# WORK ITEM
What is needed here is an exact repetition of the records below, beginning at the line that has "camera: 65 degrees right, 15 degrees up" and stopping after the line that has "(698, 369) = (551, 177): red".

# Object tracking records

────────

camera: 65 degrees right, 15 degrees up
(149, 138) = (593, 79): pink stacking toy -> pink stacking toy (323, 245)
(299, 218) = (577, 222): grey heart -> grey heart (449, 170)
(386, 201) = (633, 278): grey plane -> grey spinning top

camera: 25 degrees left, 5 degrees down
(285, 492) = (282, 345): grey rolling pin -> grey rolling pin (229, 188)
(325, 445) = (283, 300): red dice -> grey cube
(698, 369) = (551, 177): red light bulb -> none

────────

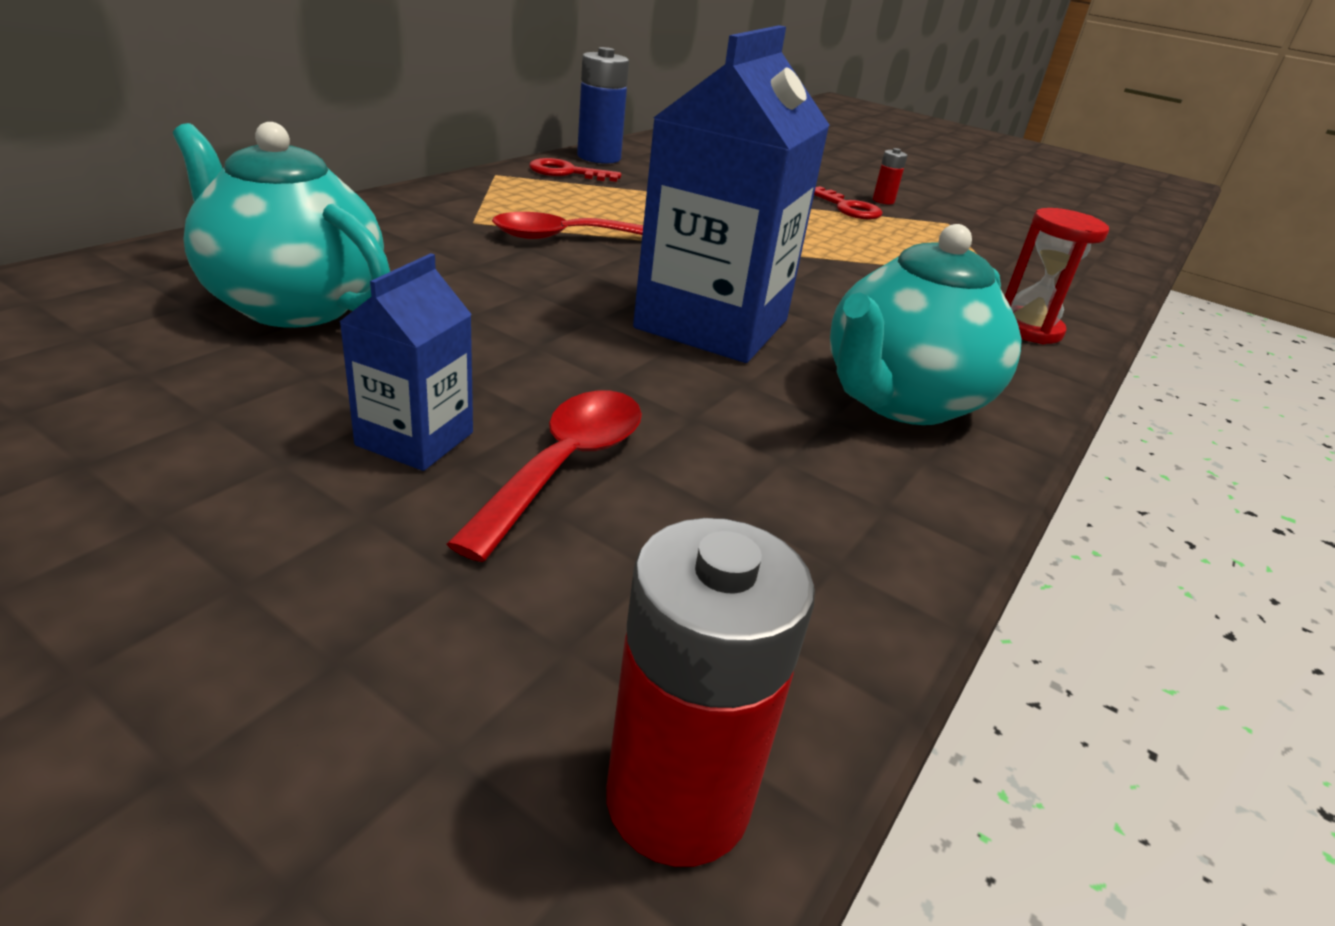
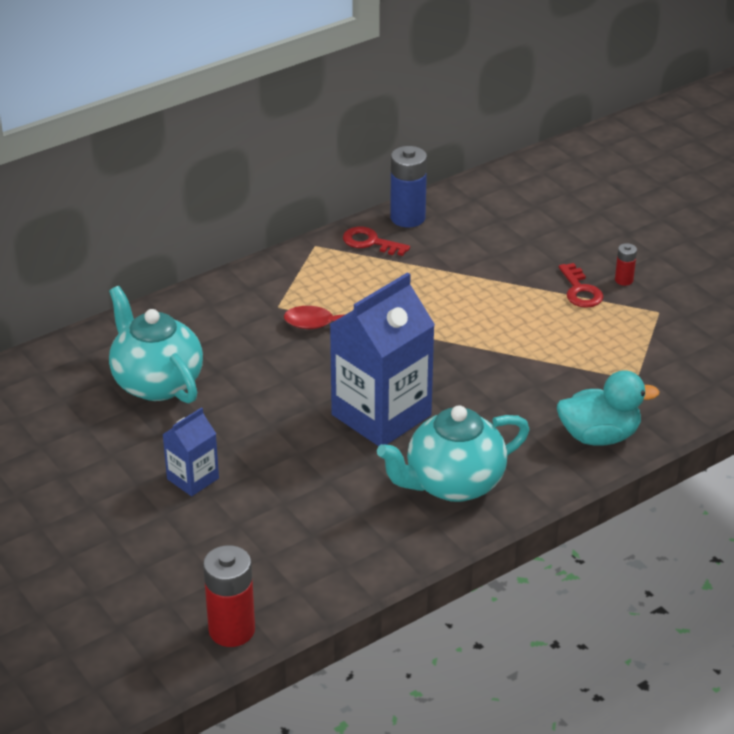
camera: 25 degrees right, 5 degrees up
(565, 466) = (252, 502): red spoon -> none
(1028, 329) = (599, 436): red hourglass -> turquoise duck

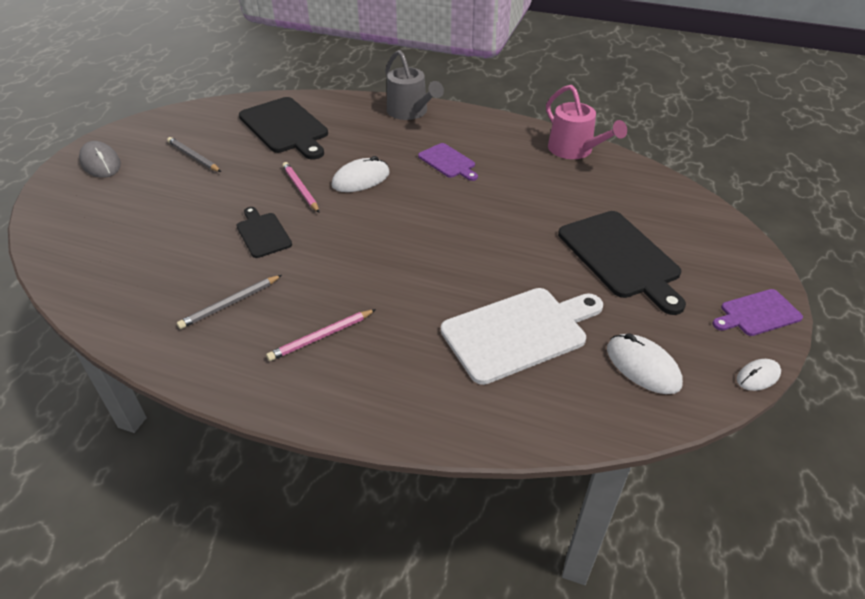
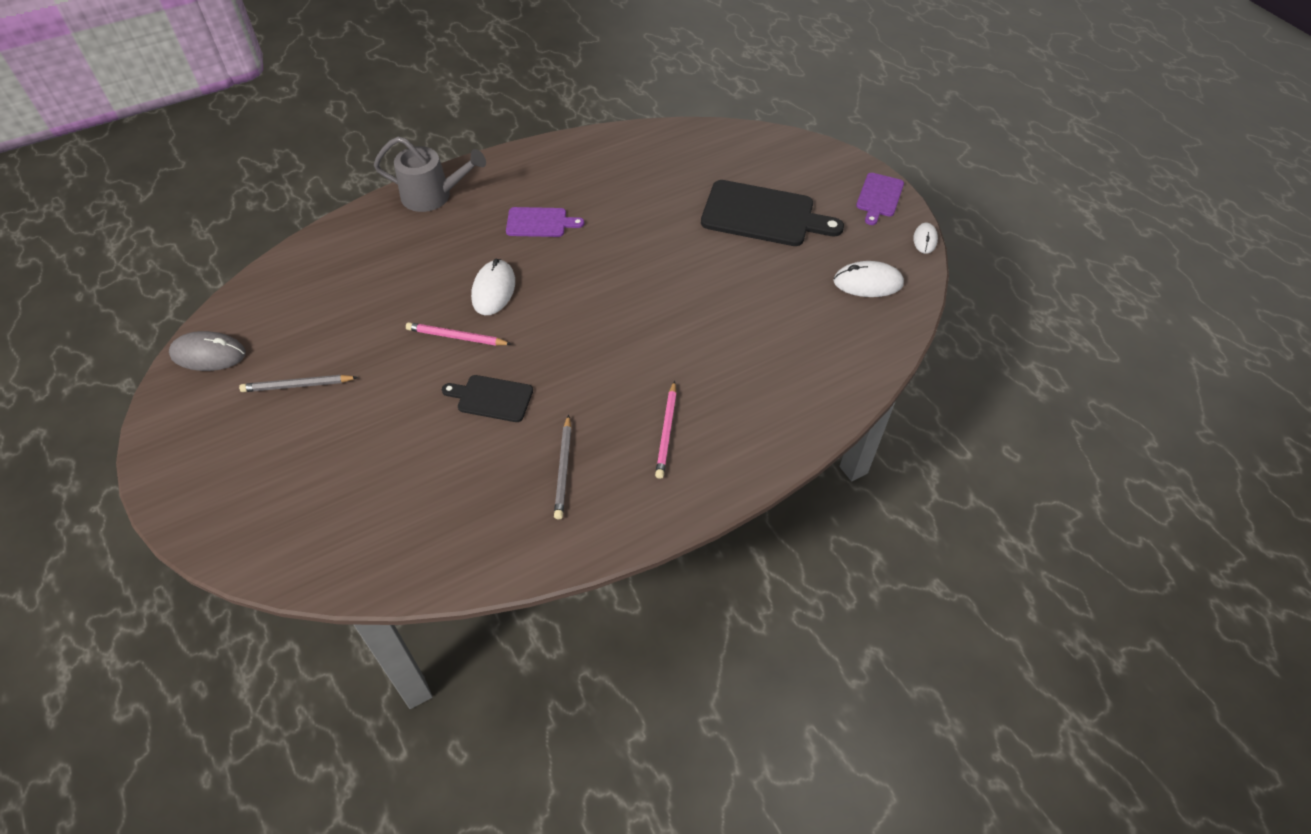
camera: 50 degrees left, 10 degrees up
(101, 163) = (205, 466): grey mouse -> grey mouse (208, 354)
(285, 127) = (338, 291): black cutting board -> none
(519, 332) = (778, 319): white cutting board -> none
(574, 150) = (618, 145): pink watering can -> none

────────

# SOLUTION TO THE PROBLEM
camera: 65 degrees right, 15 degrees up
(149, 138) = (593, 79): pink stacking toy -> pink stacking toy (323, 245)
(299, 218) = (577, 222): grey heart -> grey heart (449, 170)
(386, 201) = (633, 278): grey plane -> grey spinning top

camera: 25 degrees left, 5 degrees down
(285, 492) = (282, 345): grey rolling pin -> grey rolling pin (229, 188)
(325, 445) = (283, 300): red dice -> grey cube
(698, 369) = (551, 177): red light bulb -> none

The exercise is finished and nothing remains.